Exercise aim => Within the material below, transcribe exactly the lines from the one holding "C8: 1500uF (plus" through the one holding "C9: 330nF (GND, STG2) -> 330nF (GND, SIG)", keeping both ends and skipping the rest.

Dataset entries =>
━━━━

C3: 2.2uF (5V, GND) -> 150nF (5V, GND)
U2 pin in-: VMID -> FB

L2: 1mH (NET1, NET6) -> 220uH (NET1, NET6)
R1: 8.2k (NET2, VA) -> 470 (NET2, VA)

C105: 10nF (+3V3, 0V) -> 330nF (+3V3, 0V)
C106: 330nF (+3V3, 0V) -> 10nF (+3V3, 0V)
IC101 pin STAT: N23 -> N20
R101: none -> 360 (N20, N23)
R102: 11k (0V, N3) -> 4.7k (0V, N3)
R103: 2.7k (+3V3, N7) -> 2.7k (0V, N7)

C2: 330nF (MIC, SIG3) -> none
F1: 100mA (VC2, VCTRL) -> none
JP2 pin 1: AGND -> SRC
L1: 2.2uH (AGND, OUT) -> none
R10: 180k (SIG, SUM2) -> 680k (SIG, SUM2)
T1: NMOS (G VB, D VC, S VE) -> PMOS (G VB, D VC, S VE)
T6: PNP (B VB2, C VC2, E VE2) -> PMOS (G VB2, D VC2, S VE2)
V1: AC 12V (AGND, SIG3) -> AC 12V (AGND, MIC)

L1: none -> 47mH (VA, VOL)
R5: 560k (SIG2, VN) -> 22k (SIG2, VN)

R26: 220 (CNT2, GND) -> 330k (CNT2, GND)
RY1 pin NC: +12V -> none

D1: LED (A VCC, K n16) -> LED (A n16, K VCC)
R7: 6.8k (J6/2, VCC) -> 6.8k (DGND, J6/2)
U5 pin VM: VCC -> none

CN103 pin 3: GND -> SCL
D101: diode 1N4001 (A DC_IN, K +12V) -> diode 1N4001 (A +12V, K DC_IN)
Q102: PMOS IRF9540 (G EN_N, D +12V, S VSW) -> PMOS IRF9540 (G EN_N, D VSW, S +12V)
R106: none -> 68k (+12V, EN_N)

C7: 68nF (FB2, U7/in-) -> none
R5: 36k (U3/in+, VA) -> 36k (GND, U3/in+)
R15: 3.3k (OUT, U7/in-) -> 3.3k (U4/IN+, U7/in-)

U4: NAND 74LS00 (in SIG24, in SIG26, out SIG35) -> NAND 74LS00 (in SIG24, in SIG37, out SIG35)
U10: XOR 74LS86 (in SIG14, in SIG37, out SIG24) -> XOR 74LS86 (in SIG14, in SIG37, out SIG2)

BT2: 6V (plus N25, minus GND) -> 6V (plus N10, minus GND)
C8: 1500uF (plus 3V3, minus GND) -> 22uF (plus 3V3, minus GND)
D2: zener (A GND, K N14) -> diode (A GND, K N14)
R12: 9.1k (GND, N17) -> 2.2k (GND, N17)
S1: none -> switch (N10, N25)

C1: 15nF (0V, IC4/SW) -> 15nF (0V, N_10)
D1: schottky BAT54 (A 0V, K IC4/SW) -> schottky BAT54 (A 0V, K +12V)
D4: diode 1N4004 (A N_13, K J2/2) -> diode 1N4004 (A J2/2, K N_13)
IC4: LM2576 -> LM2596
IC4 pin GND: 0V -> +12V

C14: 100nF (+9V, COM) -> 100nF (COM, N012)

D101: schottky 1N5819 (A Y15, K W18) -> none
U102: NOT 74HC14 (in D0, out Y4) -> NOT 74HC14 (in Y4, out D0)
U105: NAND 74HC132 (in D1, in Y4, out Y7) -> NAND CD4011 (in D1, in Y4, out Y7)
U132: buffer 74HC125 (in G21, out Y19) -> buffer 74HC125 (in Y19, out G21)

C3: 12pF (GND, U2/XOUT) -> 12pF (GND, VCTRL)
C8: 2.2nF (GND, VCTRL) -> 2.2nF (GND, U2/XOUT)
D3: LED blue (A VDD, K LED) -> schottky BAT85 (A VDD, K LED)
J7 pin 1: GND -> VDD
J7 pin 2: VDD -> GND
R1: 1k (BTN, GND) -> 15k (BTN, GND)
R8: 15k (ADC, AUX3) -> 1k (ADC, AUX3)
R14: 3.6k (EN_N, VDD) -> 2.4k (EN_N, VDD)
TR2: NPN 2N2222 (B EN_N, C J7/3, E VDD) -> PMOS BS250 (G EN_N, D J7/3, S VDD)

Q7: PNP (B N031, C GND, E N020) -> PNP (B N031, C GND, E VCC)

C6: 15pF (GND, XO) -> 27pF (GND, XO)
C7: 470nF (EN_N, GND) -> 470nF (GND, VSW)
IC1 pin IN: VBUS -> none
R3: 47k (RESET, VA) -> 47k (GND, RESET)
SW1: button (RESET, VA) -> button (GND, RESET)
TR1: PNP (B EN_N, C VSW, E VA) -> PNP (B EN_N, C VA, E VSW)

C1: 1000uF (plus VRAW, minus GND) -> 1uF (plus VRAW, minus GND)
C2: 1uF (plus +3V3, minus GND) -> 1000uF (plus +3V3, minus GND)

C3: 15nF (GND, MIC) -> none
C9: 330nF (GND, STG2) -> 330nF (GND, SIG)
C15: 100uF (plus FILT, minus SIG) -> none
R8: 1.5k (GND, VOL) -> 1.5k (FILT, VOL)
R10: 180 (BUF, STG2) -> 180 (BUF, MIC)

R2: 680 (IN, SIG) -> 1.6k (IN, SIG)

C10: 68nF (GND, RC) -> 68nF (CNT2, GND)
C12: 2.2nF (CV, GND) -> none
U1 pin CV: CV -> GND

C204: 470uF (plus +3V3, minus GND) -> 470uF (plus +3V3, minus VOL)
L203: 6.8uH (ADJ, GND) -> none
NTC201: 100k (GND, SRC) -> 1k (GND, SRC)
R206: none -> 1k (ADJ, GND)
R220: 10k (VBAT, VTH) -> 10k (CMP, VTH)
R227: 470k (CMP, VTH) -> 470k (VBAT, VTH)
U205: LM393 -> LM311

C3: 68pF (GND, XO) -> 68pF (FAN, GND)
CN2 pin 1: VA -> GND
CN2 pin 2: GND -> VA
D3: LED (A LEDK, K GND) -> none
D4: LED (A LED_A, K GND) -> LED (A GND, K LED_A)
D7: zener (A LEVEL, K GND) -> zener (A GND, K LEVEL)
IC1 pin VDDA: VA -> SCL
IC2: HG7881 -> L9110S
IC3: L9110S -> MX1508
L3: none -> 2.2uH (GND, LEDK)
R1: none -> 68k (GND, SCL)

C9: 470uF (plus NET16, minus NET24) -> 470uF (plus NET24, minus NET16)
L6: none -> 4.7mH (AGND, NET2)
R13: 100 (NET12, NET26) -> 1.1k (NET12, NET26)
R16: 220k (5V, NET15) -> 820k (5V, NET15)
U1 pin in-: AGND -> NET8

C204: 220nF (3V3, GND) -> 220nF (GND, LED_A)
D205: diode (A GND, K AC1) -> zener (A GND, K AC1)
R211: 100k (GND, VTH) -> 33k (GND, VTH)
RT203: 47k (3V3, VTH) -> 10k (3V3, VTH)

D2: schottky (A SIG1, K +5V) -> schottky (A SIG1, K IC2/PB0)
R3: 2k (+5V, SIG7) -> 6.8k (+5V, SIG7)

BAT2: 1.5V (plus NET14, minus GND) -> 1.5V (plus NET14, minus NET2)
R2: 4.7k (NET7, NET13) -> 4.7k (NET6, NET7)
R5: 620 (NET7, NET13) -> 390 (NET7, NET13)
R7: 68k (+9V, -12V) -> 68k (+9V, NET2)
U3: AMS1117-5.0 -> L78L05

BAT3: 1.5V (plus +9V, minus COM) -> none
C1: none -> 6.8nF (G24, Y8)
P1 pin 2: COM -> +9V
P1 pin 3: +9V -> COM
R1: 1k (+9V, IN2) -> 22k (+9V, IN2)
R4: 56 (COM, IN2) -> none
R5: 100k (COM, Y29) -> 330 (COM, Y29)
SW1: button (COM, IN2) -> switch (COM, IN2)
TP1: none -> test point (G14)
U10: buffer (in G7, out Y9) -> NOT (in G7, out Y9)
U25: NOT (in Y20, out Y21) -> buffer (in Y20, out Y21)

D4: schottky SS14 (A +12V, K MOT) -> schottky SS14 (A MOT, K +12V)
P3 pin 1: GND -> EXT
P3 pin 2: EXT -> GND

━━━━

Solved exercise =>
C8: 1500uF (plus 3V3, minus GND) -> 22uF (plus 3V3, minus GND)
D2: zener (A GND, K N14) -> diode (A GND, K N14)
R12: 9.1k (GND, N17) -> 2.2k (GND, N17)
S1: none -> switch (N10, N25)

C1: 15nF (0V, IC4/SW) -> 15nF (0V, N_10)
D1: schottky BAT54 (A 0V, K IC4/SW) -> schottky BAT54 (A 0V, K +12V)
D4: diode 1N4004 (A N_13, K J2/2) -> diode 1N4004 (A J2/2, K N_13)
IC4: LM2576 -> LM2596
IC4 pin GND: 0V -> +12V

C14: 100nF (+9V, COM) -> 100nF (COM, N012)

D101: schottky 1N5819 (A Y15, K W18) -> none
U102: NOT 74HC14 (in D0, out Y4) -> NOT 74HC14 (in Y4, out D0)
U105: NAND 74HC132 (in D1, in Y4, out Y7) -> NAND CD4011 (in D1, in Y4, out Y7)
U132: buffer 74HC125 (in G21, out Y19) -> buffer 74HC125 (in Y19, out G21)

C3: 12pF (GND, U2/XOUT) -> 12pF (GND, VCTRL)
C8: 2.2nF (GND, VCTRL) -> 2.2nF (GND, U2/XOUT)
D3: LED blue (A VDD, K LED) -> schottky BAT85 (A VDD, K LED)
J7 pin 1: GND -> VDD
J7 pin 2: VDD -> GND
R1: 1k (BTN, GND) -> 15k (BTN, GND)
R8: 15k (ADC, AUX3) -> 1k (ADC, AUX3)
R14: 3.6k (EN_N, VDD) -> 2.4k (EN_N, VDD)
TR2: NPN 2N2222 (B EN_N, C J7/3, E VDD) -> PMOS BS250 (G EN_N, D J7/3, S VDD)

Q7: PNP (B N031, C GND, E N020) -> PNP (B N031, C GND, E VCC)

C6: 15pF (GND, XO) -> 27pF (GND, XO)
C7: 470nF (EN_N, GND) -> 470nF (GND, VSW)
IC1 pin IN: VBUS -> none
R3: 47k (RESET, VA) -> 47k (GND, RESET)
SW1: button (RESET, VA) -> button (GND, RESET)
TR1: PNP (B EN_N, C VSW, E VA) -> PNP (B EN_N, C VA, E VSW)

C1: 1000uF (plus VRAW, minus GND) -> 1uF (plus VRAW, minus GND)
C2: 1uF (plus +3V3, minus GND) -> 1000uF (plus +3V3, minus GND)

C3: 15nF (GND, MIC) -> none
C9: 330nF (GND, STG2) -> 330nF (GND, SIG)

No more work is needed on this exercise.